--- Material to process Enclosed Below ---

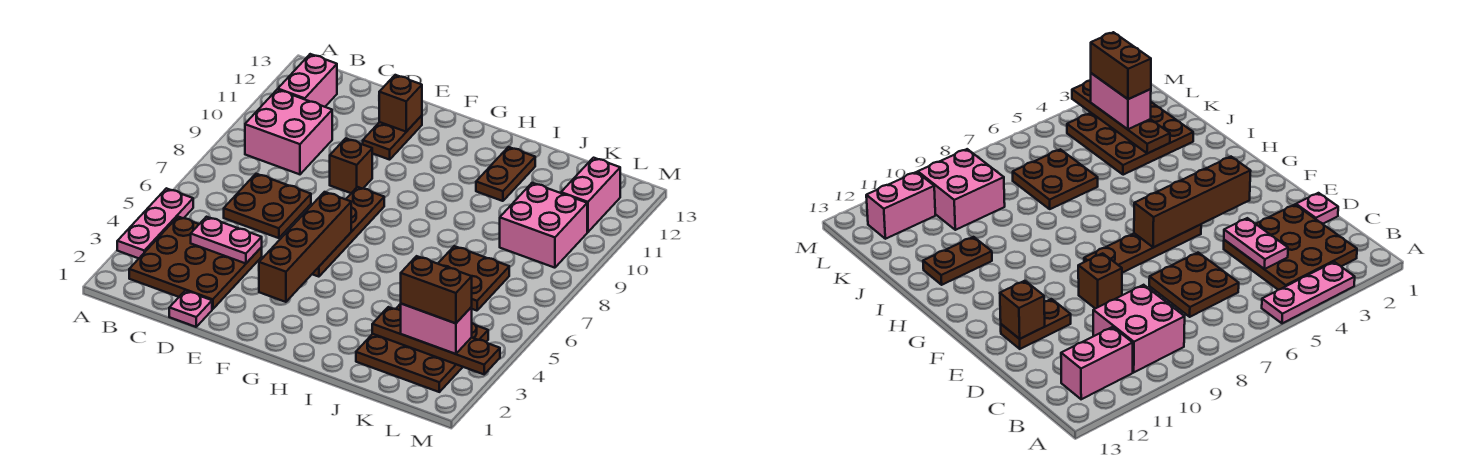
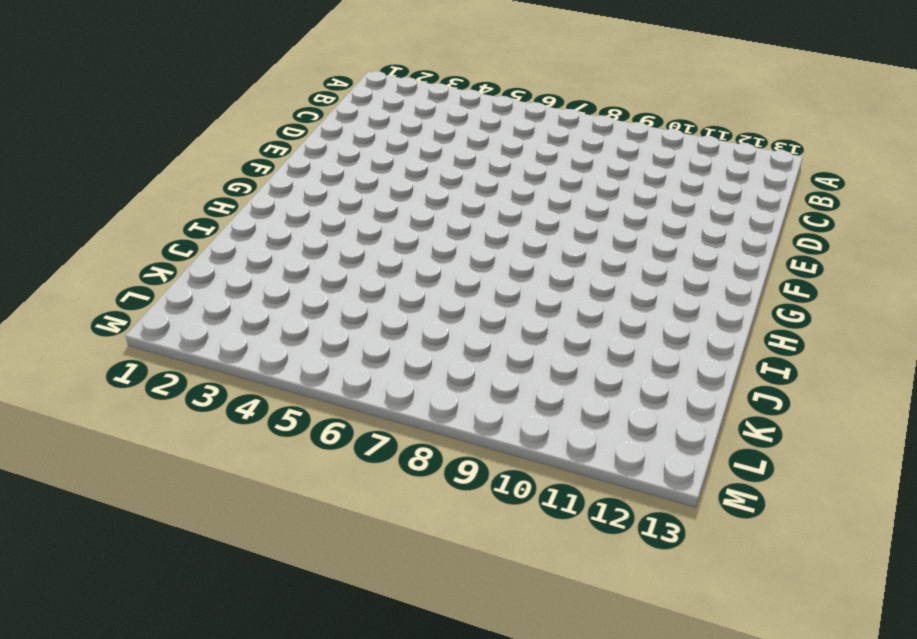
none -> pink plate A3:A5 level 1
none -> brown plate B2:D4 level 1
none -> pink brick B9:C10 level 1

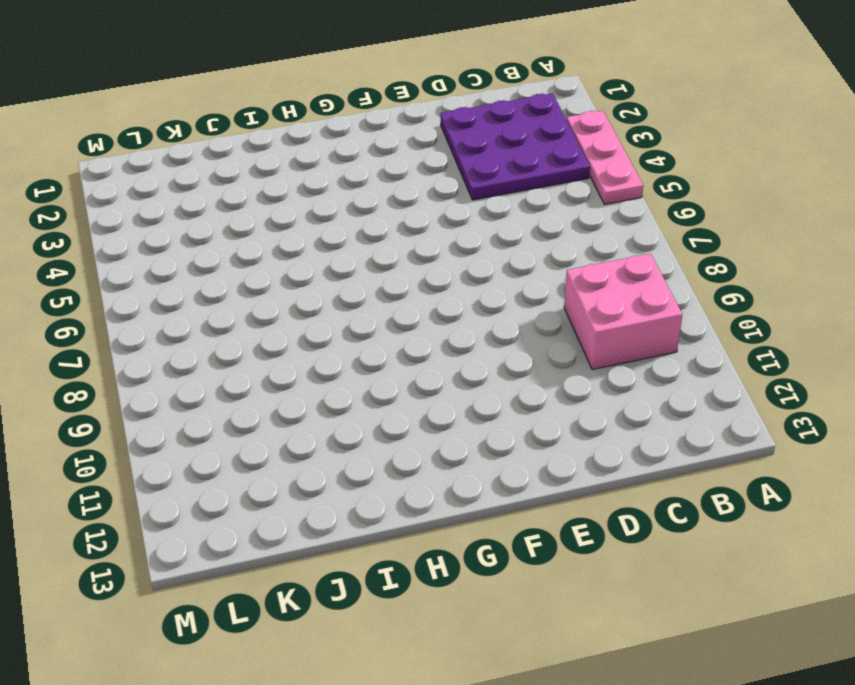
purple plate B2:D4 level 1 -> brown plate B2:D4 level 1
none -> pink brick B11:B12 level 1
none -> brown plate C6:D7 level 1
none -> pink plate D1 level 1

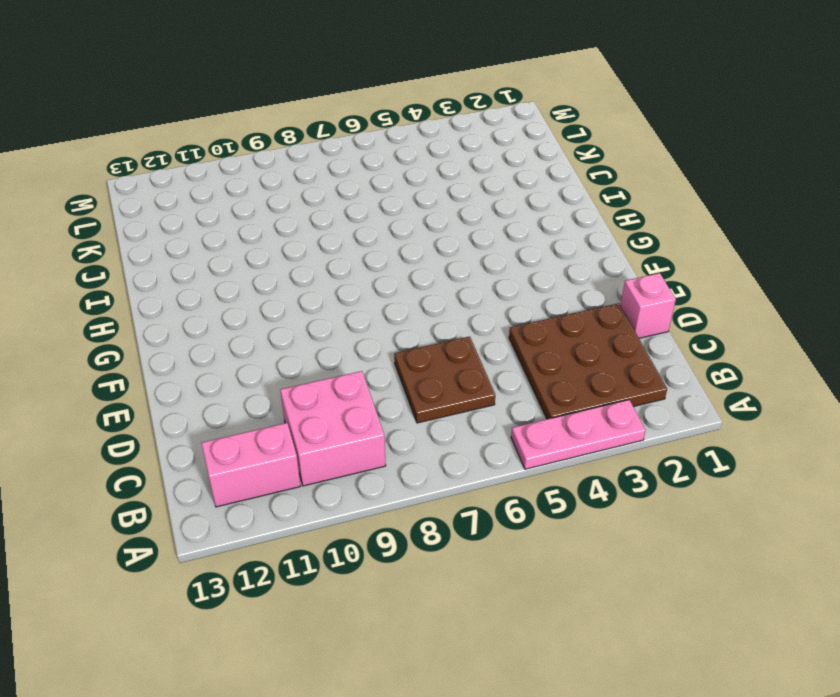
pink brick D1 level 1 -> pink plate D1 level 1
none -> brown brick E9 level 1
none -> brown plate E11:E12 level 1
none -> brown plate F5:F8 level 1

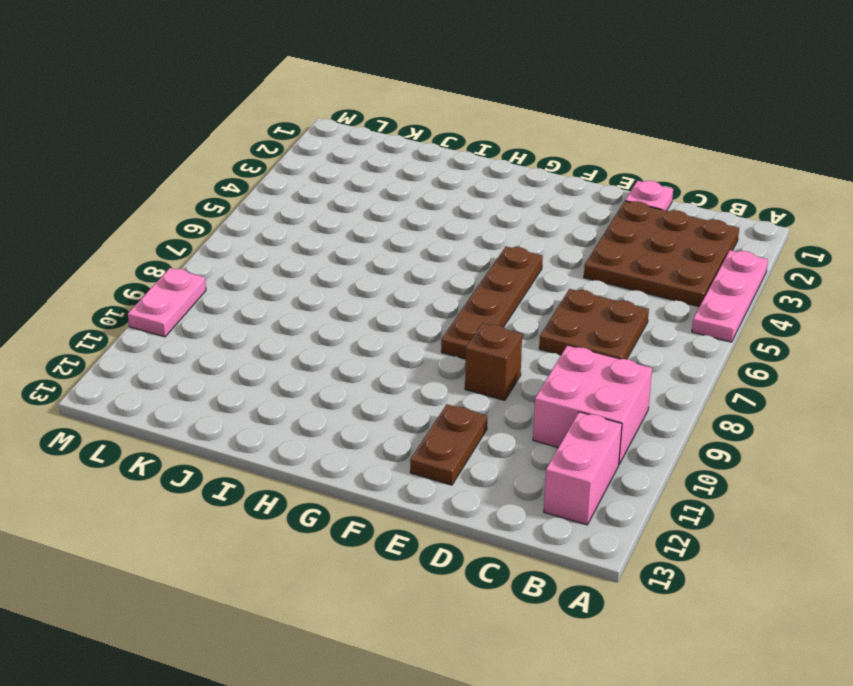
pink plate M9:M10 level 1 -> pink plate C4:D4 level 2
none -> brown plate I11:I12 level 1
none -> brown plate J2:L4 level 1
none -> brown plate J6:K7 level 1

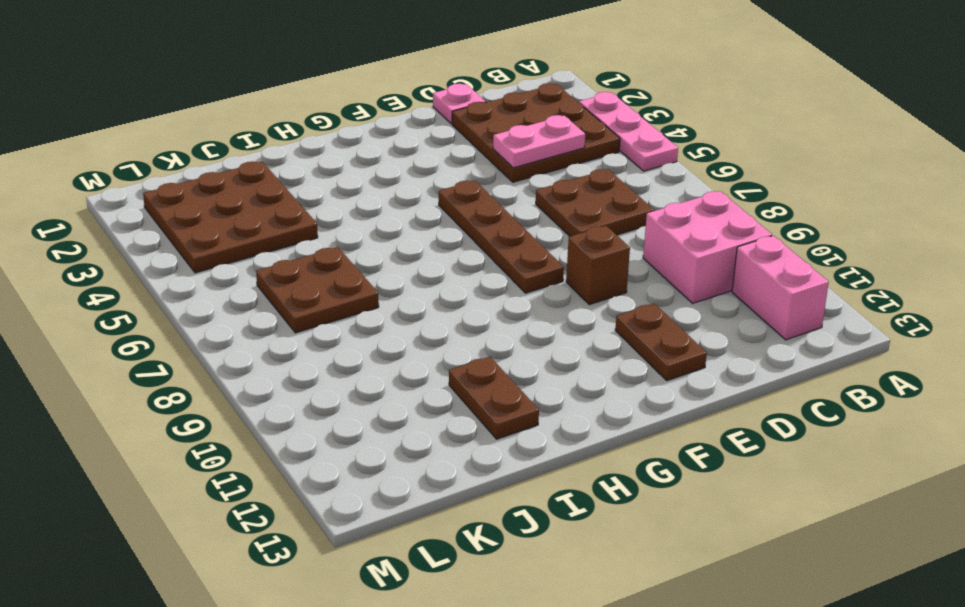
none -> pink brick K9:L10 level 1
none -> pink brick L11:L12 level 1
none -> brown brick E12 level 2

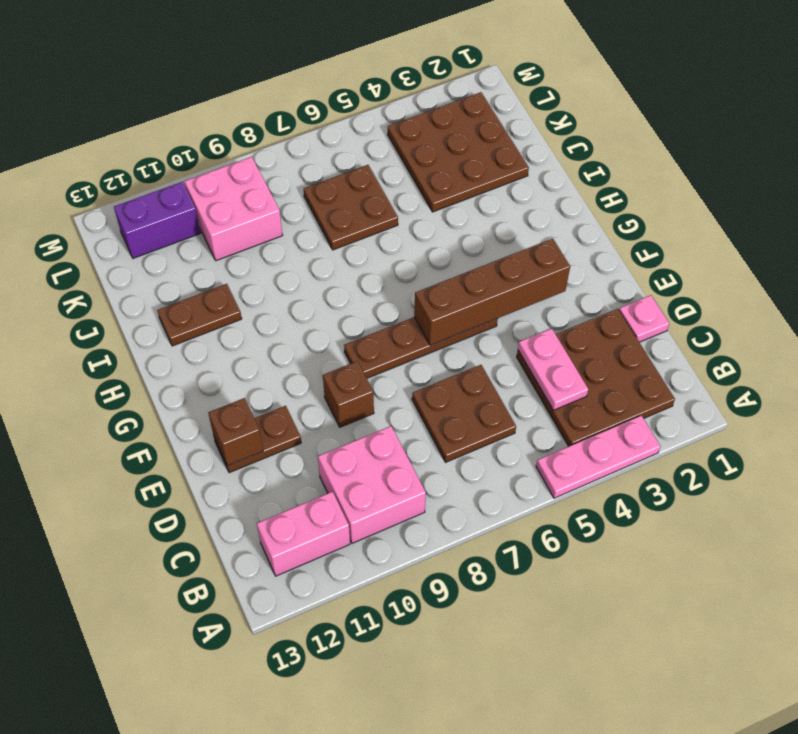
purple brick L11:L12 level 1 -> pink brick L11:L12 level 1
none -> brown plate J3:M3 level 2
none -> pink brick K3:L3 level 3
none -> brown brick K3:L3 level 4

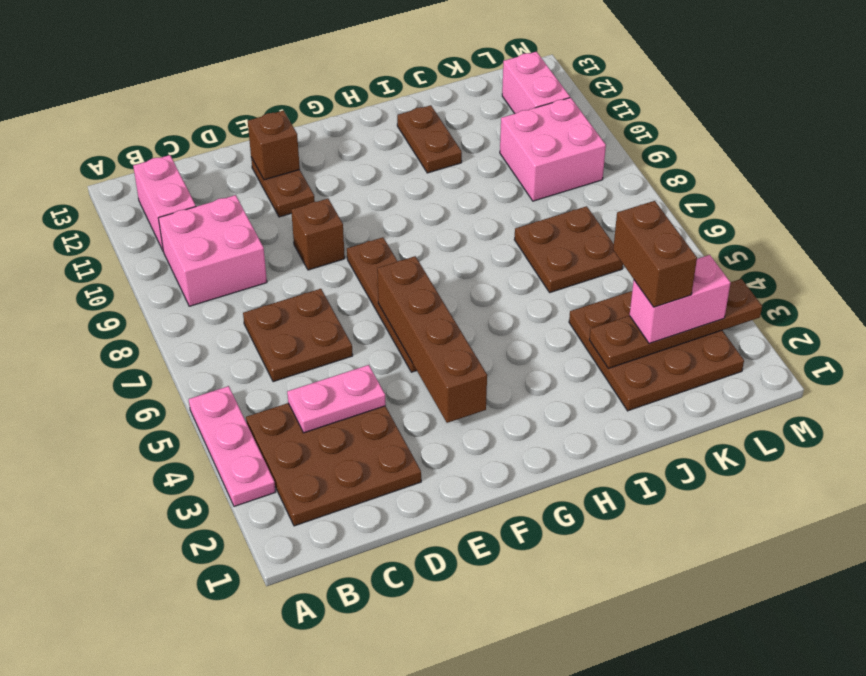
brown brick K3:K4 level 4 -> brown brick K3:L3 level 4
none -> pink plate D1 level 1

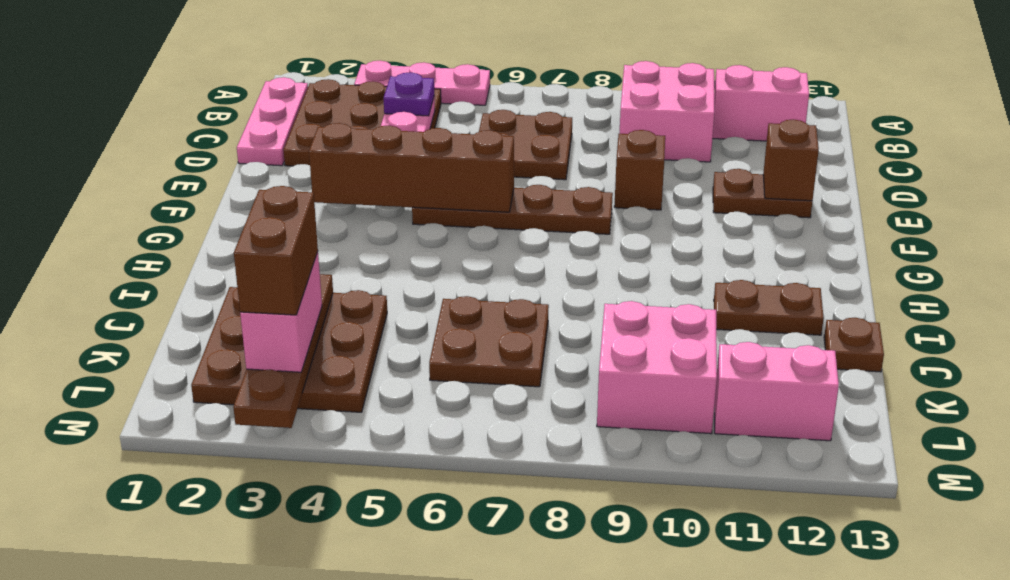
pink plate B1:D1 level 1 -> pink plate D1 level 1
purple plate C4 level 3 -> none
brown plate J13 level 1 -> none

--- End of Enclosed Material to process ---

▶ Assignment:
Tally the lines of the records that contain "brick", then write only the total.

▶ Answer for this exercise:
11